* [EXERCISE REQUIREMENTS]:
Only the lines below from the one with "building: none -> [303,113,389,173]" through the one with "building: [203,295,238,343] -> none" are to be written out, exactly and without any images.

* [DATA FOR THIS TASK]:
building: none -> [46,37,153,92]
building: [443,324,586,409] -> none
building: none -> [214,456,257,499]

...

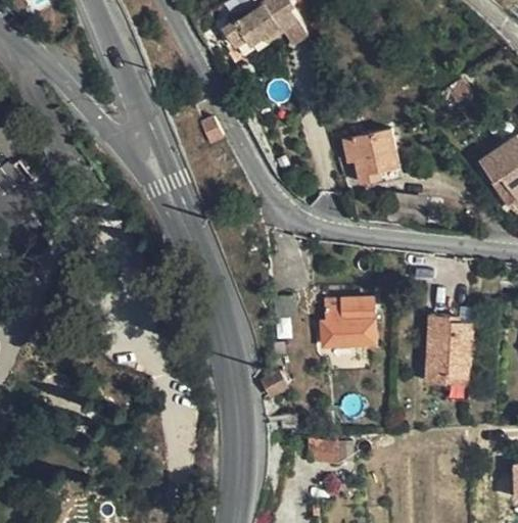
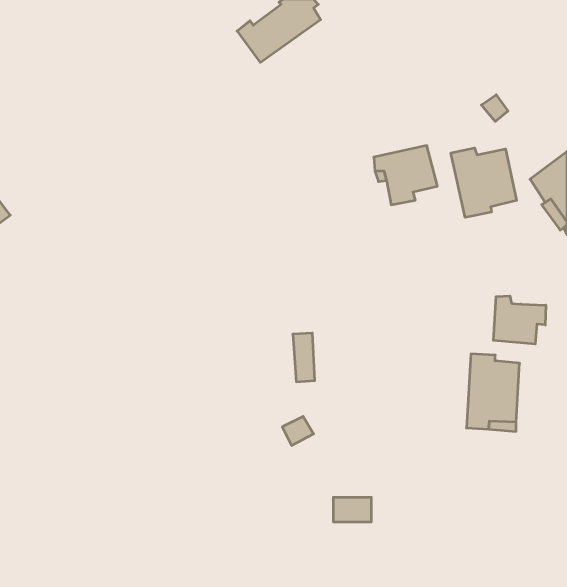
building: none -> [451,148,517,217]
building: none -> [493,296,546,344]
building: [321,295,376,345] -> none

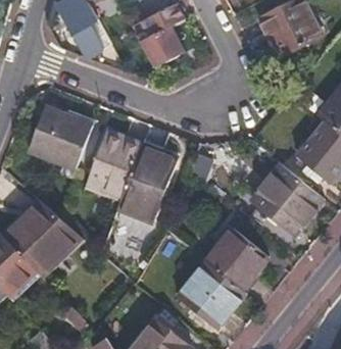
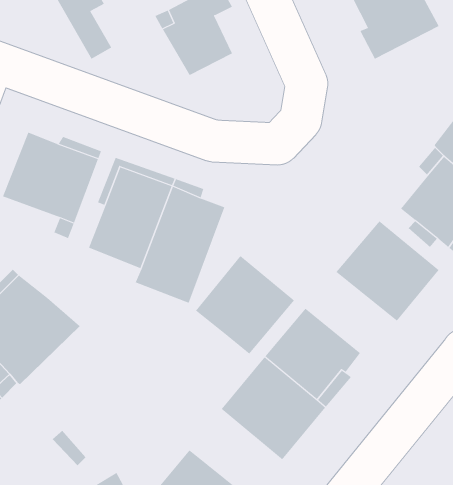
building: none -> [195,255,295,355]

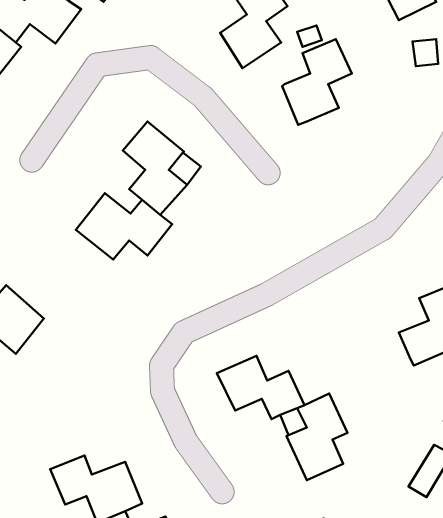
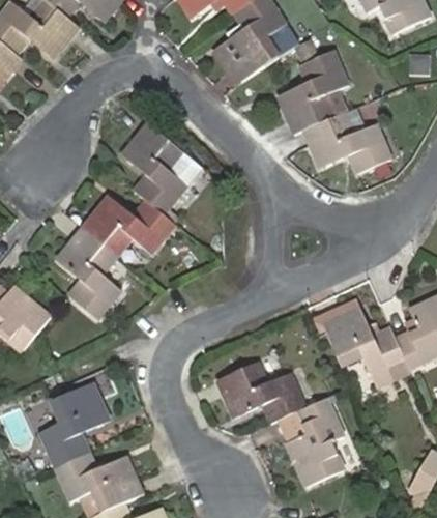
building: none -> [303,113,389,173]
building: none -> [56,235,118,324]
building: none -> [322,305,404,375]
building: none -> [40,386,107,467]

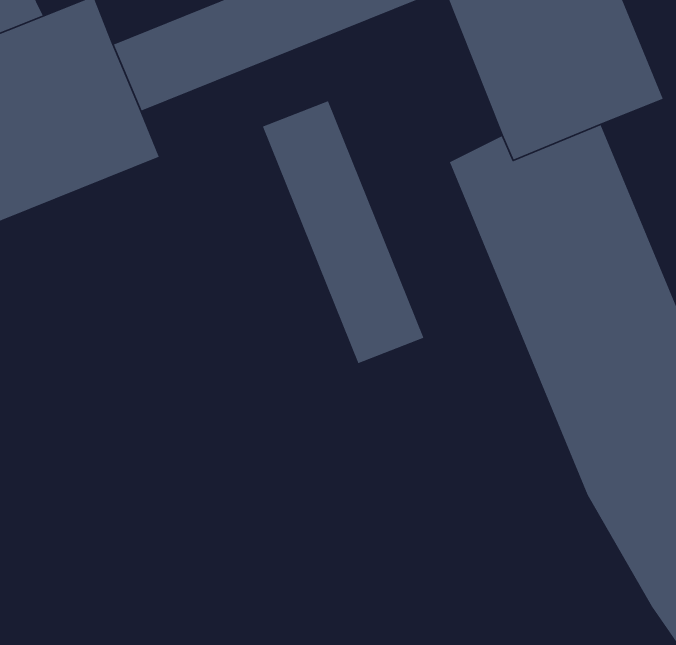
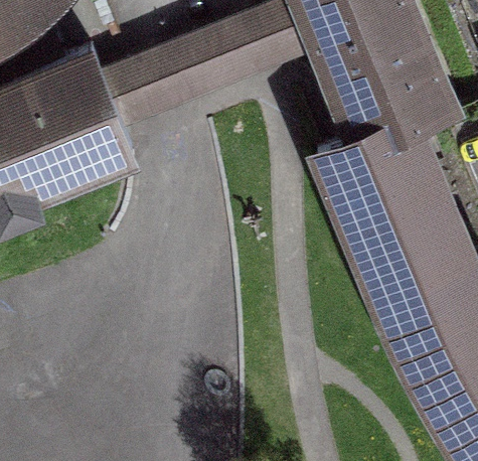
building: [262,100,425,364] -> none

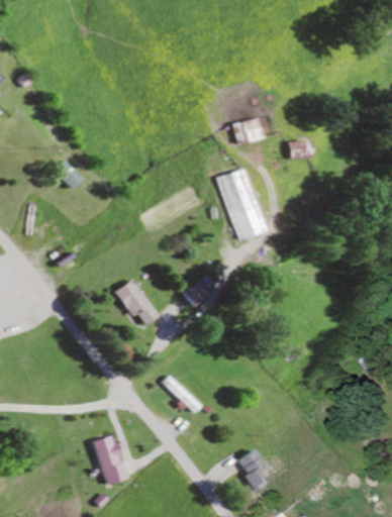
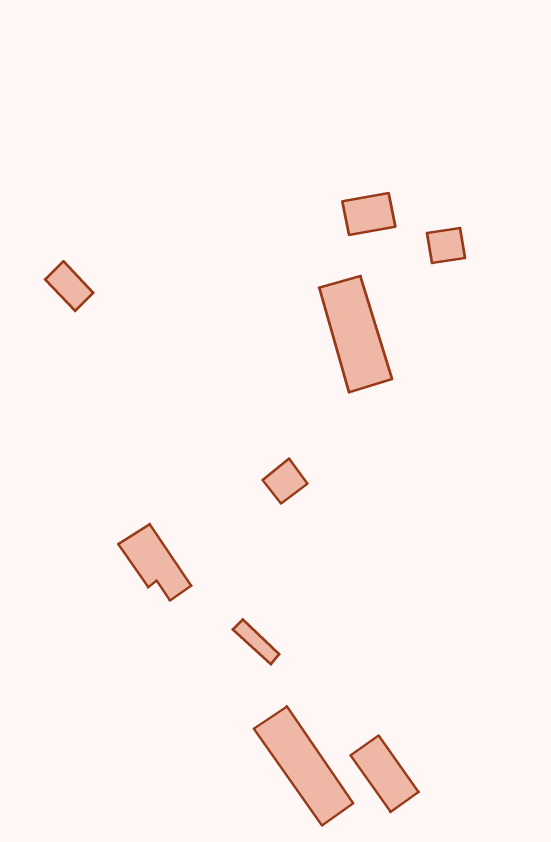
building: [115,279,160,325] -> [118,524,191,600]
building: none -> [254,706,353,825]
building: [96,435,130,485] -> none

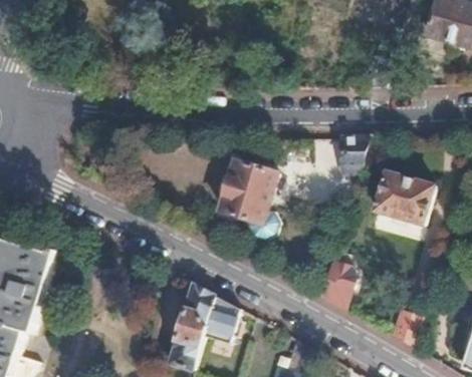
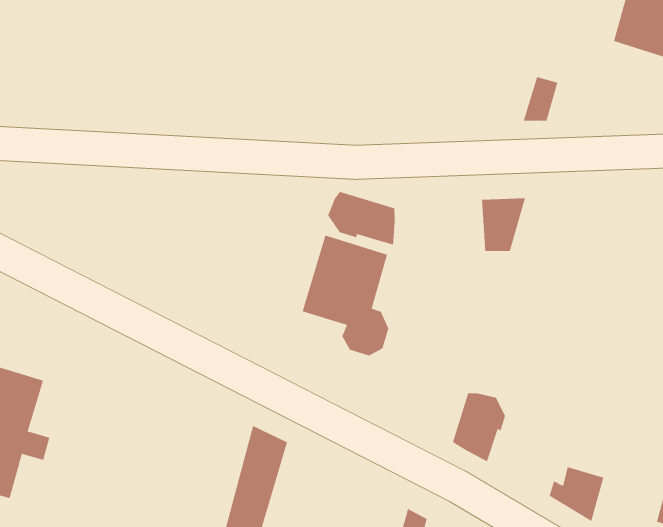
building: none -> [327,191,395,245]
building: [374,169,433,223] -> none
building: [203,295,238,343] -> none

* [RESULT OF THIS EXERCISE]:
building: none -> [303,113,389,173]
building: none -> [56,235,118,324]
building: none -> [322,305,404,375]
building: none -> [40,386,107,467]

building: [262,100,425,364] -> none

building: [115,279,160,325] -> [118,524,191,600]
building: none -> [254,706,353,825]
building: [96,435,130,485] -> none

building: none -> [327,191,395,245]
building: [374,169,433,223] -> none
building: [203,295,238,343] -> none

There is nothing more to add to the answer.